___ EXERCISE MATERIALS

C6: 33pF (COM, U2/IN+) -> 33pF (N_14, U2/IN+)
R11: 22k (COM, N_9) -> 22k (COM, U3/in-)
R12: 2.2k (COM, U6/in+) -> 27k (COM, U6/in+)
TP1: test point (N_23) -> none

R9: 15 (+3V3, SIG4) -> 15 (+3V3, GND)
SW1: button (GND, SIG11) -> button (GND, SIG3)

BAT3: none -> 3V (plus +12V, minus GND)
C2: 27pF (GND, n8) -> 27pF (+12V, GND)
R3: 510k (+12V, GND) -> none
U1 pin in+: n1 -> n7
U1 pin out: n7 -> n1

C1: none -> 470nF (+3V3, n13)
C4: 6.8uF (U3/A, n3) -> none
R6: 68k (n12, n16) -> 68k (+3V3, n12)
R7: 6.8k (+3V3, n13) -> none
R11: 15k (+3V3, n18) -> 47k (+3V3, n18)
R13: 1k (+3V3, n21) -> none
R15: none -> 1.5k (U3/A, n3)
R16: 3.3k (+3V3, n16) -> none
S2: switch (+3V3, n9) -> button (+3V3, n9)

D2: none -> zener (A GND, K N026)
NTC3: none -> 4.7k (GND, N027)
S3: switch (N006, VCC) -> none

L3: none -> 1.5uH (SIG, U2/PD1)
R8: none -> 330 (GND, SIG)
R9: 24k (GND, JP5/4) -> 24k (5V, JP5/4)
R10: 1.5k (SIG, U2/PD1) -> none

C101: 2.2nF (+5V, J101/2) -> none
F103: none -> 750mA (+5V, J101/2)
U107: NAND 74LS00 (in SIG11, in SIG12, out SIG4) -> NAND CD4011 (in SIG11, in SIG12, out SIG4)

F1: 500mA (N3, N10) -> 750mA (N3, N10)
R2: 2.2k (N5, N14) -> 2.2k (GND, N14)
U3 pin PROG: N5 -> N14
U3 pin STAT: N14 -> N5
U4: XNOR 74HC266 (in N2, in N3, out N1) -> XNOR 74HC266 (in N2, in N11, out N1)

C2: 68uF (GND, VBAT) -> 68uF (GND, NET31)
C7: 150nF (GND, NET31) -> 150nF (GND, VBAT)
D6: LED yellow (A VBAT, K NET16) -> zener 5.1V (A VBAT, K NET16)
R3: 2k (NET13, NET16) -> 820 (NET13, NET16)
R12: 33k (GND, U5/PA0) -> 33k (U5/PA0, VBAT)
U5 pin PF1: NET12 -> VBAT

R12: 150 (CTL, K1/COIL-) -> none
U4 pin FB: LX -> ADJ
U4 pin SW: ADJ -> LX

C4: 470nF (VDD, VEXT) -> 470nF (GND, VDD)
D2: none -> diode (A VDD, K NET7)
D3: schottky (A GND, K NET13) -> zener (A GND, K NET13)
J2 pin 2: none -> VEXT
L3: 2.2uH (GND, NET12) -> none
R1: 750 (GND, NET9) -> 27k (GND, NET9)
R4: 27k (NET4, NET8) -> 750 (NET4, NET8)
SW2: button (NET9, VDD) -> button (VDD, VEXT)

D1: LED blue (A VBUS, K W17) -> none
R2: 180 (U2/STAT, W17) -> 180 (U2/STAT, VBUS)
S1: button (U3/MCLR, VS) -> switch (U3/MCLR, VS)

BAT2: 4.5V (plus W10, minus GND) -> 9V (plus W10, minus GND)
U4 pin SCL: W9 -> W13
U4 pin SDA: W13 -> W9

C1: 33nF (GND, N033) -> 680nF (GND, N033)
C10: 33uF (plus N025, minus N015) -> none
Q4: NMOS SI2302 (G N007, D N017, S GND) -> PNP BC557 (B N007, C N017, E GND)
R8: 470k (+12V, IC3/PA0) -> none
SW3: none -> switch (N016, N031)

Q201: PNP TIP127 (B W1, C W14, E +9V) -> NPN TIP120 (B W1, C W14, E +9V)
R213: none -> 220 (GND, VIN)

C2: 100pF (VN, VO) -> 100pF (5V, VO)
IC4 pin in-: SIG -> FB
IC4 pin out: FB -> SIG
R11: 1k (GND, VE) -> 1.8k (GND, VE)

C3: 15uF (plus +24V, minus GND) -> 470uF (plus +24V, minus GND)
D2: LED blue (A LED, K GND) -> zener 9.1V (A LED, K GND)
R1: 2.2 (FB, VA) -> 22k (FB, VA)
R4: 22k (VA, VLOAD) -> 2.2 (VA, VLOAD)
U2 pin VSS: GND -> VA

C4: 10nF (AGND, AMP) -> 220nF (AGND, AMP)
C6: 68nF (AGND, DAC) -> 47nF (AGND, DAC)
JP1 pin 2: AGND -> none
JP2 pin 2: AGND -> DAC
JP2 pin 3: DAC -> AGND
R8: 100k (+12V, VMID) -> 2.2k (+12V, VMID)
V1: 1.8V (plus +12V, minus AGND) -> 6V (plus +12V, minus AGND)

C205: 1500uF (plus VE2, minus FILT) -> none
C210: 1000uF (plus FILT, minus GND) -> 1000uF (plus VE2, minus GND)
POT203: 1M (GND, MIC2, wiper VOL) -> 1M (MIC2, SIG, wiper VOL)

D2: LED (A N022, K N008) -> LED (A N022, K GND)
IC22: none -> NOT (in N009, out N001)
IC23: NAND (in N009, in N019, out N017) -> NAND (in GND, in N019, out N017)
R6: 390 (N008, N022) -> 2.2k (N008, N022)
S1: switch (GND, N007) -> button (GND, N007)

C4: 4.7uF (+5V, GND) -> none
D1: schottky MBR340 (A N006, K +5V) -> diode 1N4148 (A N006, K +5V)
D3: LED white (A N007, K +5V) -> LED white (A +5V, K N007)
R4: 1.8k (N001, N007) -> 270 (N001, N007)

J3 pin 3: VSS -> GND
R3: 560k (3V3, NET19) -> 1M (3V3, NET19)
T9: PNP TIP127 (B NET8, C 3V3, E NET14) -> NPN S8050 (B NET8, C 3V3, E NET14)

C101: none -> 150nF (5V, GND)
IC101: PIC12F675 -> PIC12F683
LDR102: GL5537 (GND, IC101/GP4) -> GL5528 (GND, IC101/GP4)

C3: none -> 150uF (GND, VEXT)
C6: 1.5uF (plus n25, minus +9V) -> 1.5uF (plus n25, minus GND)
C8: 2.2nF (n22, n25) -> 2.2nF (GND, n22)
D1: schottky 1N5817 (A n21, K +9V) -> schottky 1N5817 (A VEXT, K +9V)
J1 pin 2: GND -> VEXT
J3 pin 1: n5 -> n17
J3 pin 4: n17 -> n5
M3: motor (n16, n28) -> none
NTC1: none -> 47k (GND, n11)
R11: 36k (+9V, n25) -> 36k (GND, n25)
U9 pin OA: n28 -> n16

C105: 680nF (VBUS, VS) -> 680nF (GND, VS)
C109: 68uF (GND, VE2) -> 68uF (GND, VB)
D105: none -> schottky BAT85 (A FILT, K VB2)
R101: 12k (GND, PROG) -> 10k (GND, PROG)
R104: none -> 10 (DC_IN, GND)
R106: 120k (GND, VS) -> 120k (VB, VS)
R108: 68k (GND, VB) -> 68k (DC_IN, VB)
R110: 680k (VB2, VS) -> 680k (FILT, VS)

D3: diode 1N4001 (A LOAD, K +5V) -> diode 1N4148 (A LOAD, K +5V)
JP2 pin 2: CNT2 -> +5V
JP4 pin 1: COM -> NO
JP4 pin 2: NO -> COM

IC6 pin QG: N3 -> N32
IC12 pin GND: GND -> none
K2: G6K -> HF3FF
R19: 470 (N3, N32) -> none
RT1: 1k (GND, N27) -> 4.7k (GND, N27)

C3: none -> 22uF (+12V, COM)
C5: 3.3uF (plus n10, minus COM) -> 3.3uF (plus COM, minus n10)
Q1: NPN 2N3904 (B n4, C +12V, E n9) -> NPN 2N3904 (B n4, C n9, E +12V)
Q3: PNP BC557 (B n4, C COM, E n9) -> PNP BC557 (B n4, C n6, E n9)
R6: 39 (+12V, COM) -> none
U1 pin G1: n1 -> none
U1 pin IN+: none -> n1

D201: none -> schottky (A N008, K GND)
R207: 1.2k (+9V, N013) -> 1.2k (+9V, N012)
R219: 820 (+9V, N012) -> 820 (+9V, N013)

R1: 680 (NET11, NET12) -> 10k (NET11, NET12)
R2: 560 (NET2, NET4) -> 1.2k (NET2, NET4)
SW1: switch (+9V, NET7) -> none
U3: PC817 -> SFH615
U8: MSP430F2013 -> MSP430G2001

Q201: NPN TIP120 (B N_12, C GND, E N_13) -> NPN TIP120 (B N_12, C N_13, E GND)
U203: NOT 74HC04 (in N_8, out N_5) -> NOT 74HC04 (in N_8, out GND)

______

#### REQUIREMENT
Of the entries listed above, reproduce only the lines starting at the line containing "BAT3: none -> 3V (plus +12V, minus GND)" and ending at the line containing "R7: 6.8k (+3V3, n13) -> none". Include both, exactly as they stand.

#### REPLY
BAT3: none -> 3V (plus +12V, minus GND)
C2: 27pF (GND, n8) -> 27pF (+12V, GND)
R3: 510k (+12V, GND) -> none
U1 pin in+: n1 -> n7
U1 pin out: n7 -> n1

C1: none -> 470nF (+3V3, n13)
C4: 6.8uF (U3/A, n3) -> none
R6: 68k (n12, n16) -> 68k (+3V3, n12)
R7: 6.8k (+3V3, n13) -> none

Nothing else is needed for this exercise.